## Your instructions
Take the lines in the listing below from the line with "none -> lime brick B7:C9 level 1" up to and including the line with "cyan brick G4:H5 level 2 -> none" and set them down exactly, skipping pictures and adding nothing.

─── Dataset entries ───

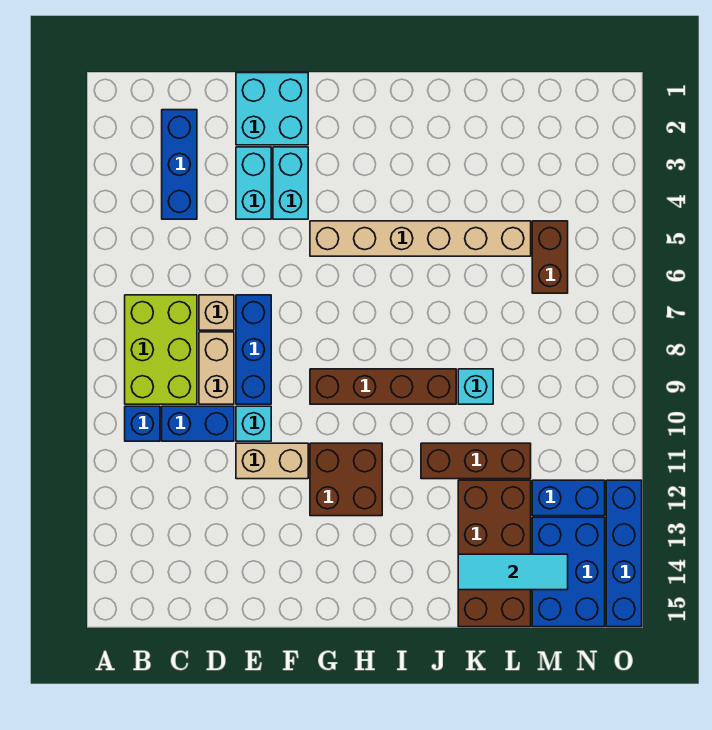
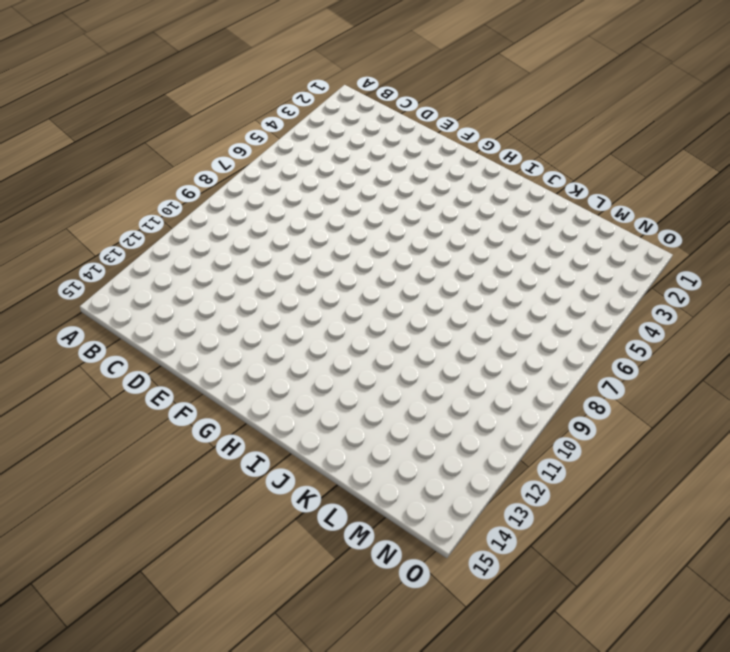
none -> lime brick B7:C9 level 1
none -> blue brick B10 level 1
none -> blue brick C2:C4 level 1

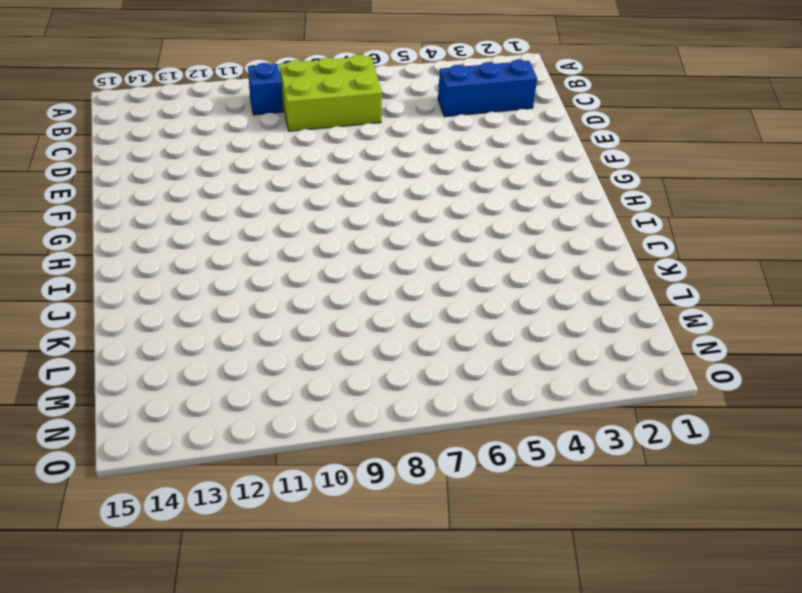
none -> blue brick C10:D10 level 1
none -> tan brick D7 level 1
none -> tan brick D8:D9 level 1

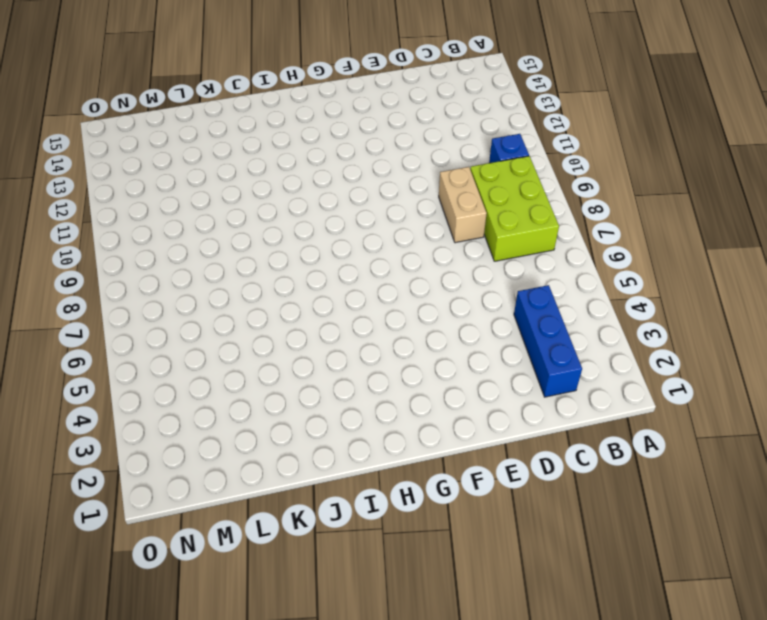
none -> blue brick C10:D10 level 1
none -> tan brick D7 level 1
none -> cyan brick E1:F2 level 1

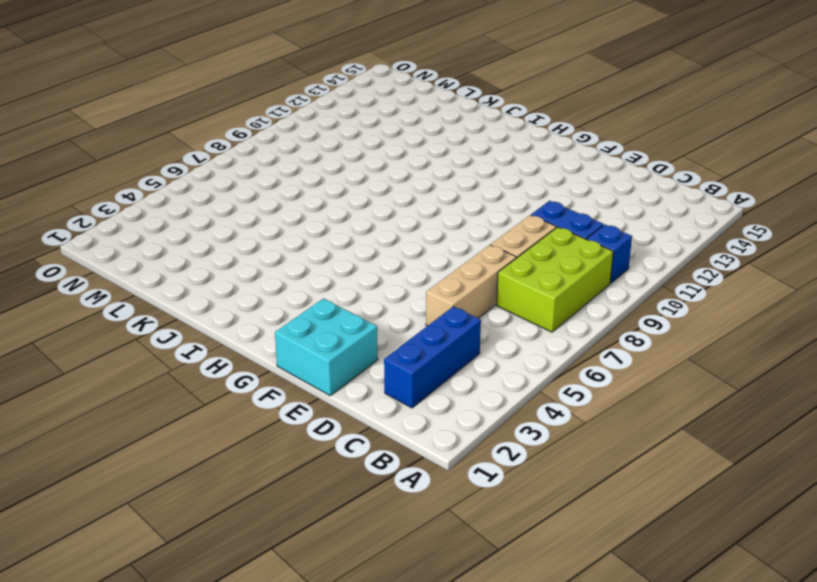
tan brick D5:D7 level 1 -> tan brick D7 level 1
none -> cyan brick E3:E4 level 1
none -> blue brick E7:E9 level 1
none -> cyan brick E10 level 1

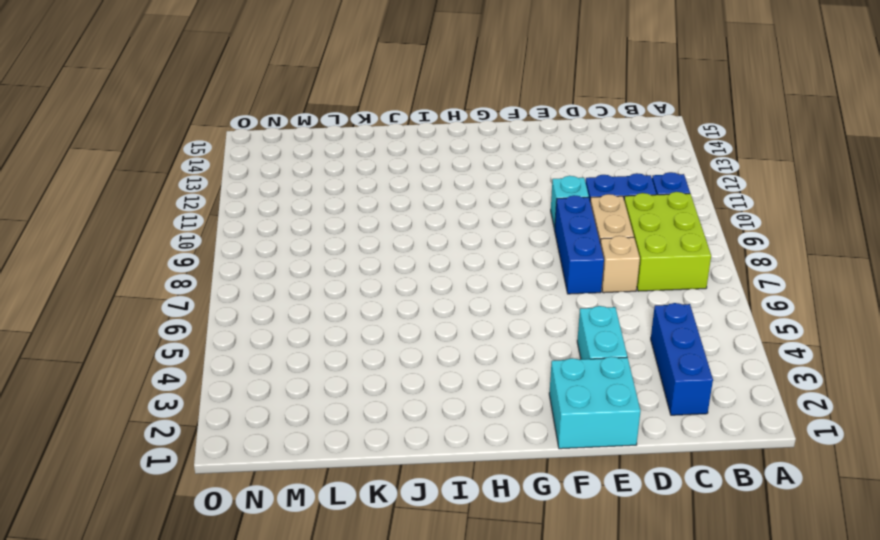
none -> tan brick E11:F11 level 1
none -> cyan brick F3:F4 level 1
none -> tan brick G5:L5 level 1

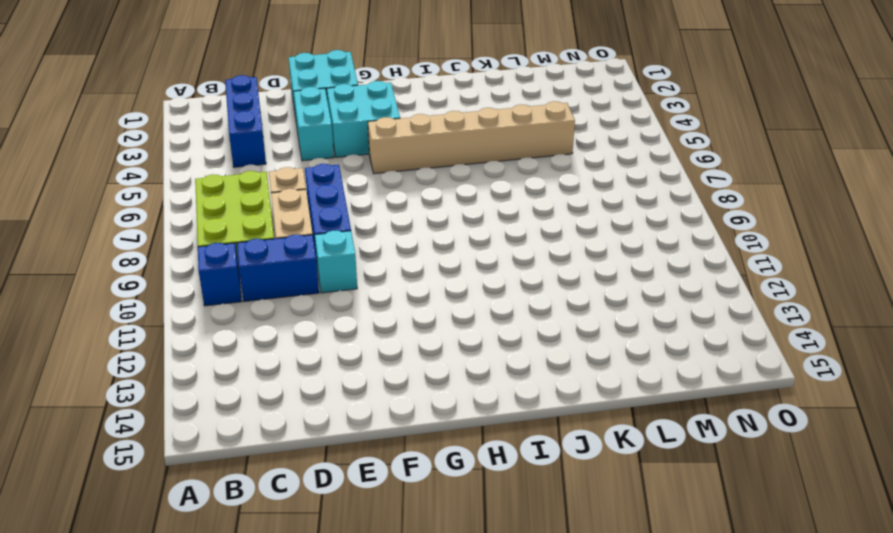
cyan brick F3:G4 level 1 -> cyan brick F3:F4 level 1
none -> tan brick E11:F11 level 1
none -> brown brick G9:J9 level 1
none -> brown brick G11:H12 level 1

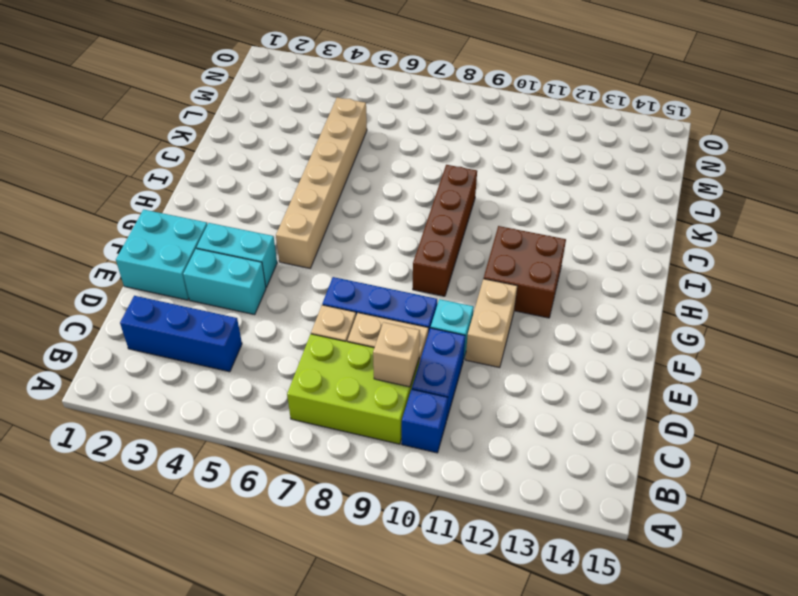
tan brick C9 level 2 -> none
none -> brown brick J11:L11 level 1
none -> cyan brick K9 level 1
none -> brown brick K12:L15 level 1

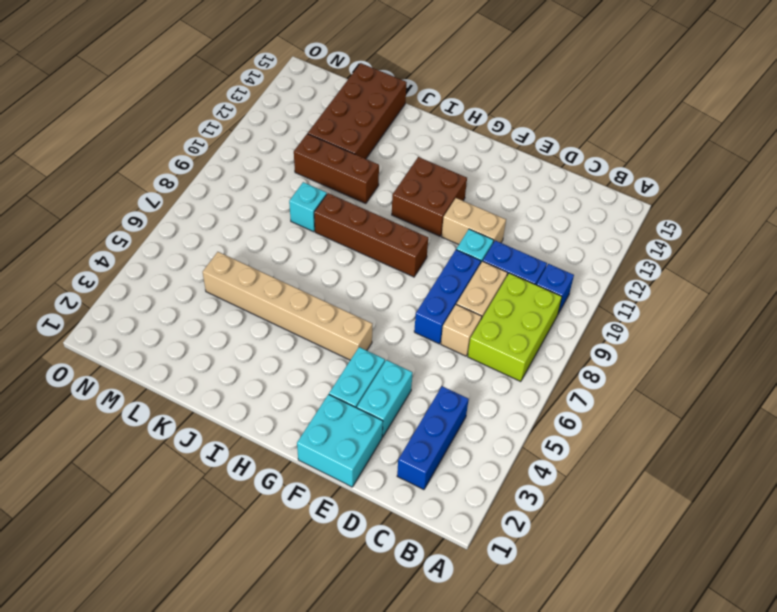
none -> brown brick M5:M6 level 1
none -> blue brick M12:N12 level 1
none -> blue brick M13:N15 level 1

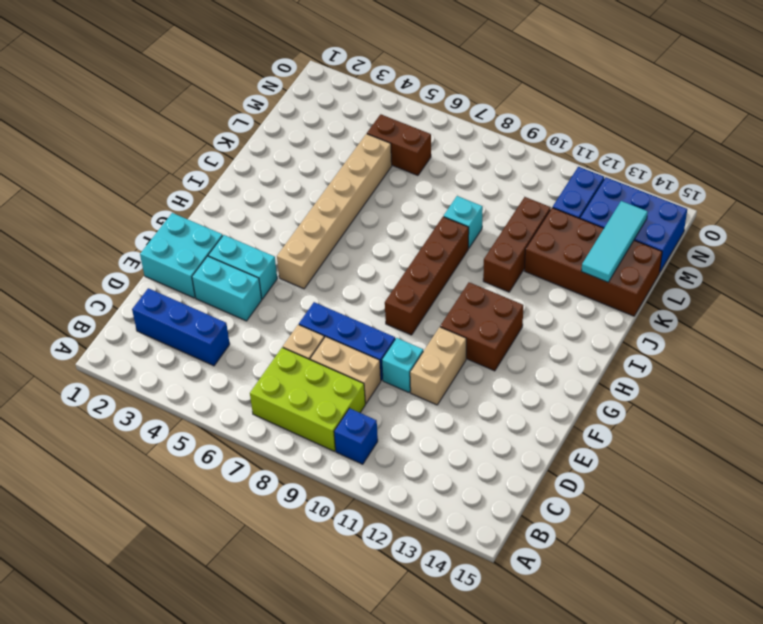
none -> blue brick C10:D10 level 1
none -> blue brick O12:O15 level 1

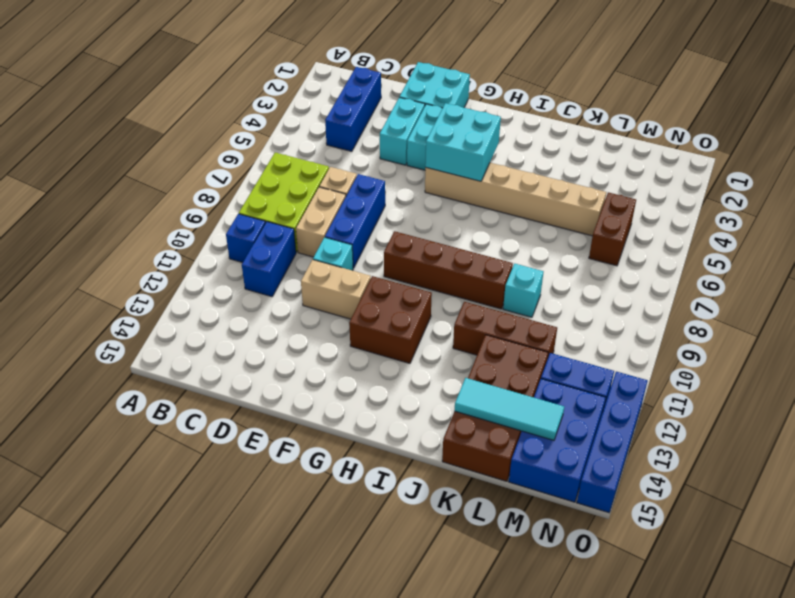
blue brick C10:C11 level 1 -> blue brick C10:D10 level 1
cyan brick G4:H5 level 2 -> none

───
─── Dataset entries ───

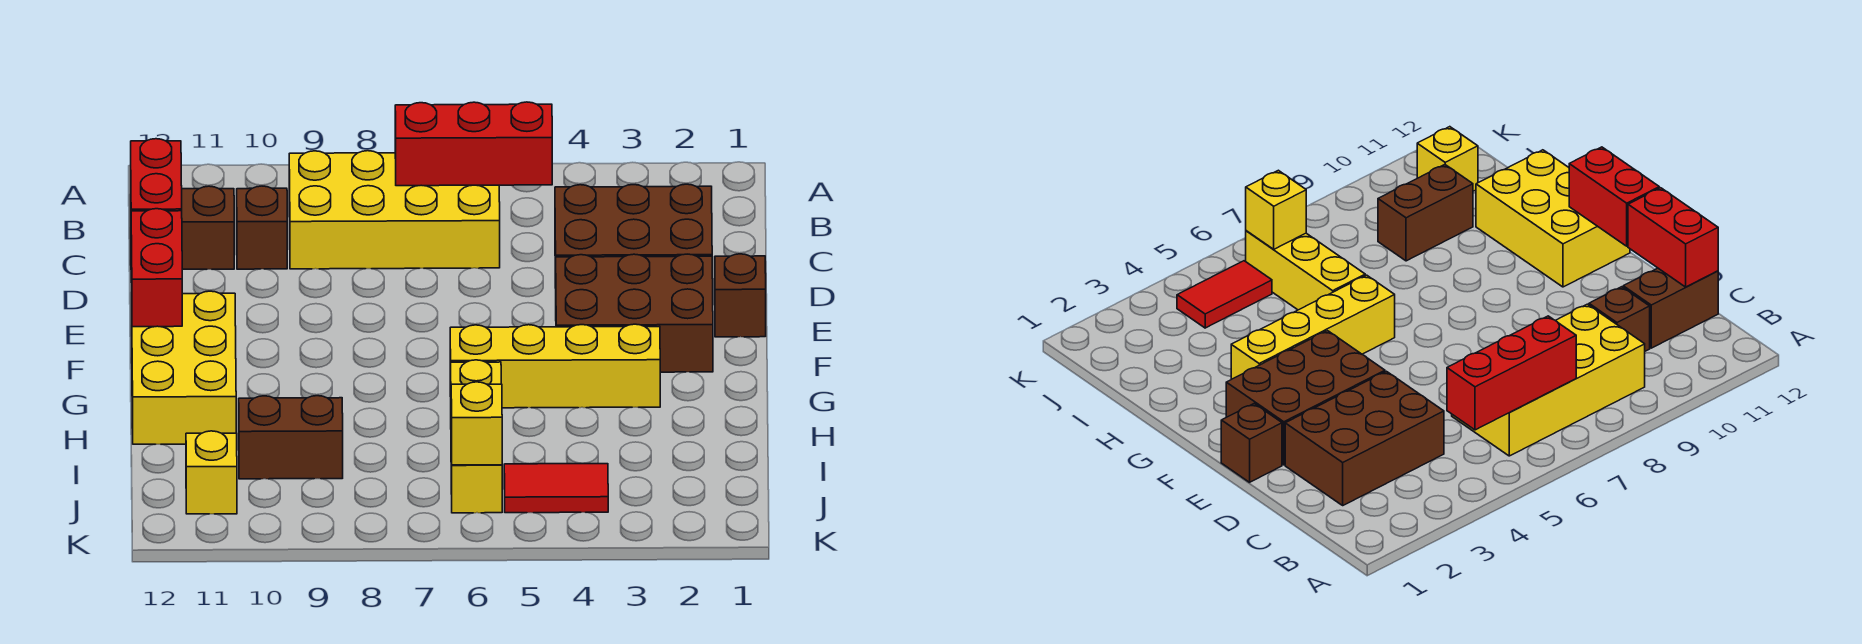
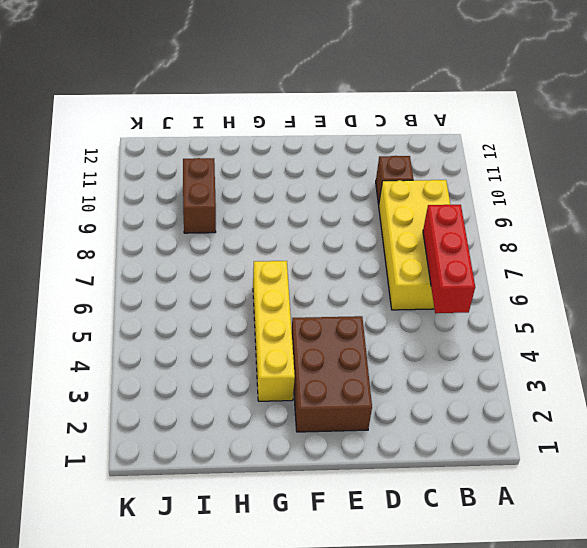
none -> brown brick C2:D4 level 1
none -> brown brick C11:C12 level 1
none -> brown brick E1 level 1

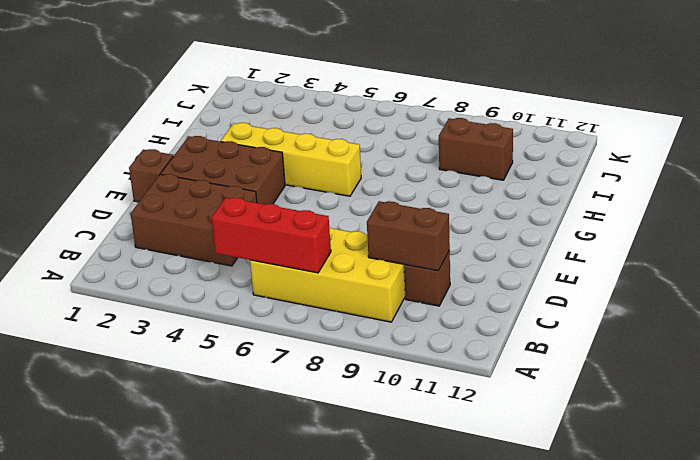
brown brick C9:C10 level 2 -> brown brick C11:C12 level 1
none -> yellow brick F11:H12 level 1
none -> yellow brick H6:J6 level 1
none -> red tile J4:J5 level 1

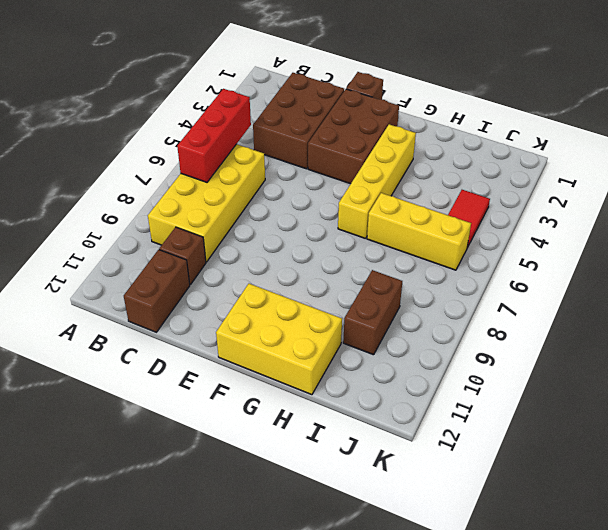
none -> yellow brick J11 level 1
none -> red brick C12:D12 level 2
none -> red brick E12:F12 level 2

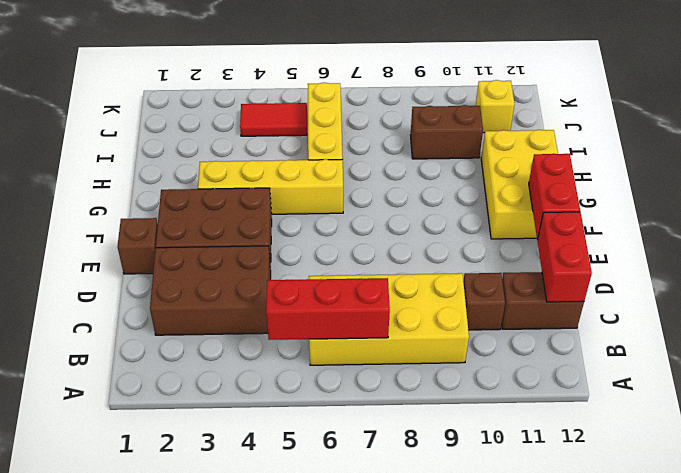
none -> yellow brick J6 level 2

───

## Exercise result
none -> lime brick B7:C9 level 1
none -> blue brick B10 level 1
none -> blue brick C2:C4 level 1

none -> blue brick C10:D10 level 1
none -> tan brick D7 level 1
none -> tan brick D8:D9 level 1

none -> blue brick C10:D10 level 1
none -> tan brick D7 level 1
none -> cyan brick E1:F2 level 1

tan brick D5:D7 level 1 -> tan brick D7 level 1
none -> cyan brick E3:E4 level 1
none -> blue brick E7:E9 level 1
none -> cyan brick E10 level 1

none -> tan brick E11:F11 level 1
none -> cyan brick F3:F4 level 1
none -> tan brick G5:L5 level 1

cyan brick F3:G4 level 1 -> cyan brick F3:F4 level 1
none -> tan brick E11:F11 level 1
none -> brown brick G9:J9 level 1
none -> brown brick G11:H12 level 1

tan brick C9 level 2 -> none
none -> brown brick J11:L11 level 1
none -> cyan brick K9 level 1
none -> brown brick K12:L15 level 1

none -> brown brick M5:M6 level 1
none -> blue brick M12:N12 level 1
none -> blue brick M13:N15 level 1

none -> blue brick C10:D10 level 1
none -> blue brick O12:O15 level 1

blue brick C10:C11 level 1 -> blue brick C10:D10 level 1
cyan brick G4:H5 level 2 -> none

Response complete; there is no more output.